Your assignment> Would you please output all the records exactly as given? Pictures should not appear in the copy.

** Opening Exercise material block **

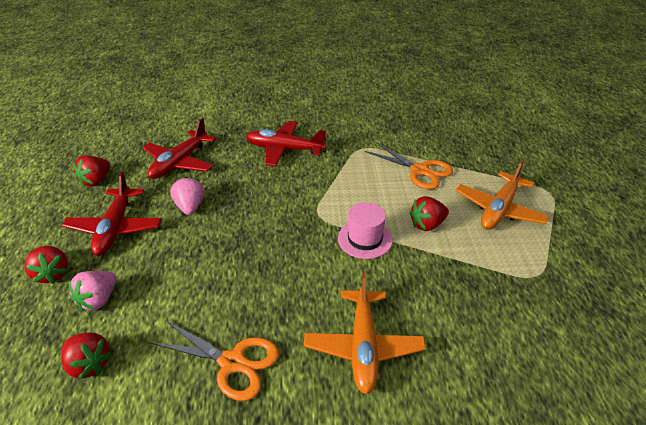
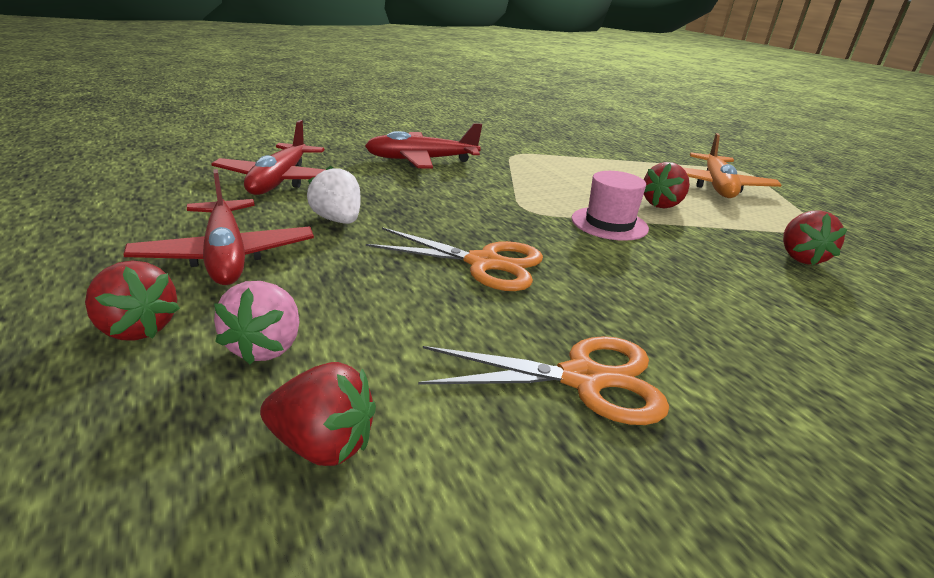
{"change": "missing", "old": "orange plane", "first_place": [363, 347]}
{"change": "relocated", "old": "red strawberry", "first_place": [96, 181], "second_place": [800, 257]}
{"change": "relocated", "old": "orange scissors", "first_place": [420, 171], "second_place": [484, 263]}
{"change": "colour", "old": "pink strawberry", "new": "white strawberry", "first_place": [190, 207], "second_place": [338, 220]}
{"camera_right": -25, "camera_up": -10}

** Closing Exercise material block **

Answer below>
{"change": "missing", "old": "orange plane", "first_place": [363, 347]}
{"change": "relocated", "old": "red strawberry", "first_place": [96, 181], "second_place": [800, 257]}
{"change": "relocated", "old": "orange scissors", "first_place": [420, 171], "second_place": [484, 263]}
{"change": "colour", "old": "pink strawberry", "new": "white strawberry", "first_place": [190, 207], "second_place": [338, 220]}
{"camera_right": -25, "camera_up": -10}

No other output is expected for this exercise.